▸ YOUR TASK:
Setting aside any pictures, reproduce the data exactly.

▸ ENTRIES SUPPLIED:
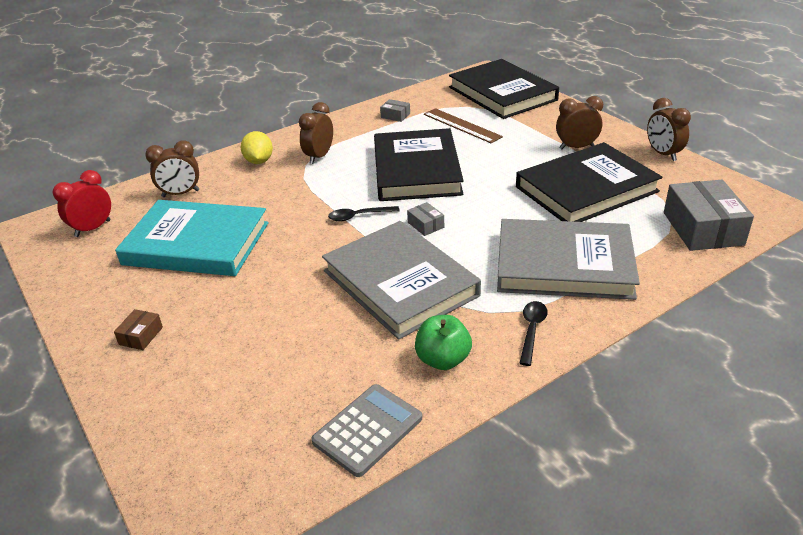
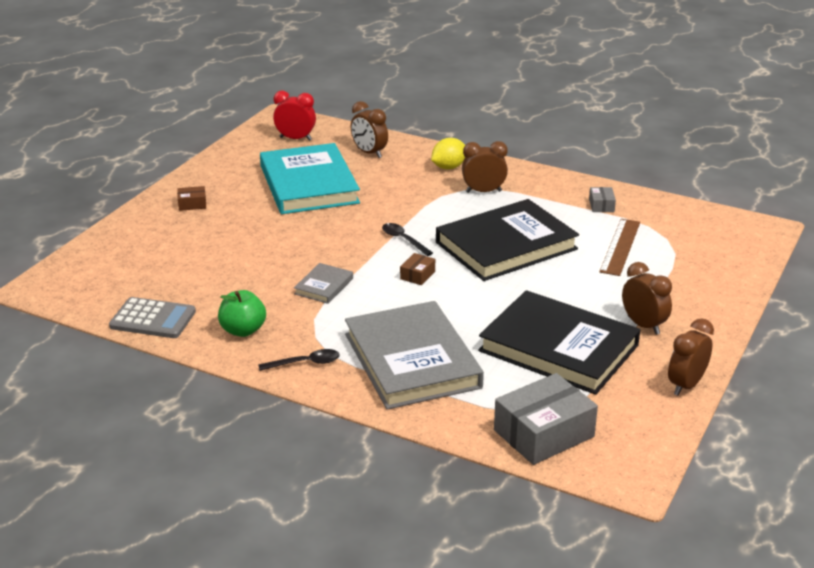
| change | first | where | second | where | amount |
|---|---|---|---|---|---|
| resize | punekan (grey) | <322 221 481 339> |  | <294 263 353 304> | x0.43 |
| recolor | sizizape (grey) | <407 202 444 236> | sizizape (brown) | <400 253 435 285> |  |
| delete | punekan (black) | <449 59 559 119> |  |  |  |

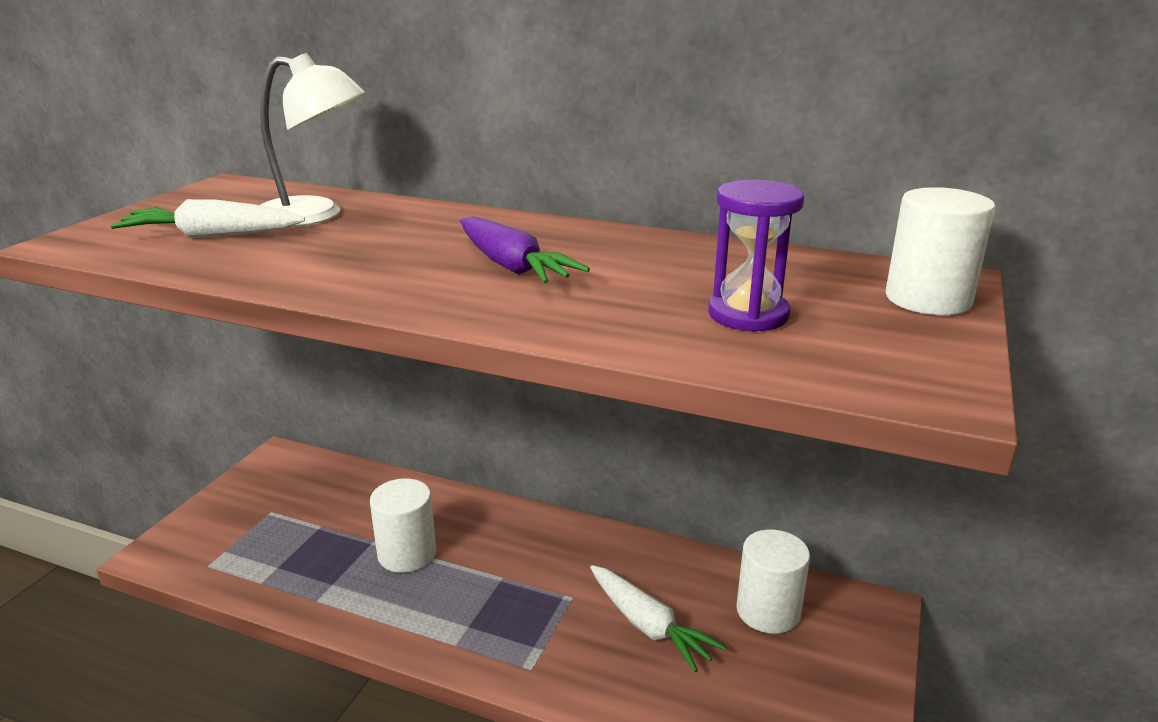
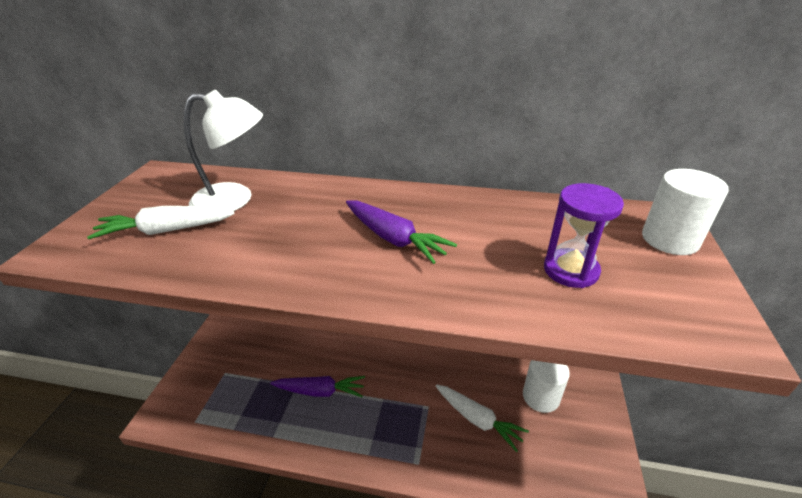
| change | first | where | second | where | amount |
|---|---|---|---|---|---|
| replace | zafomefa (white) | <370 478 436 573> | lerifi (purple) | <270 376 365 397> |  |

▸ TASK RESPONSE:
| change | first | where | second | where | amount |
|---|---|---|---|---|---|
| resize | punekan (grey) | <322 221 481 339> |  | <294 263 353 304> | x0.43 |
| recolor | sizizape (grey) | <407 202 444 236> | sizizape (brown) | <400 253 435 285> |  |
| delete | punekan (black) | <449 59 559 119> |  |  |  |

| change | first | where | second | where | amount |
|---|---|---|---|---|---|
| replace | zafomefa (white) | <370 478 436 573> | lerifi (purple) | <270 376 365 397> |  |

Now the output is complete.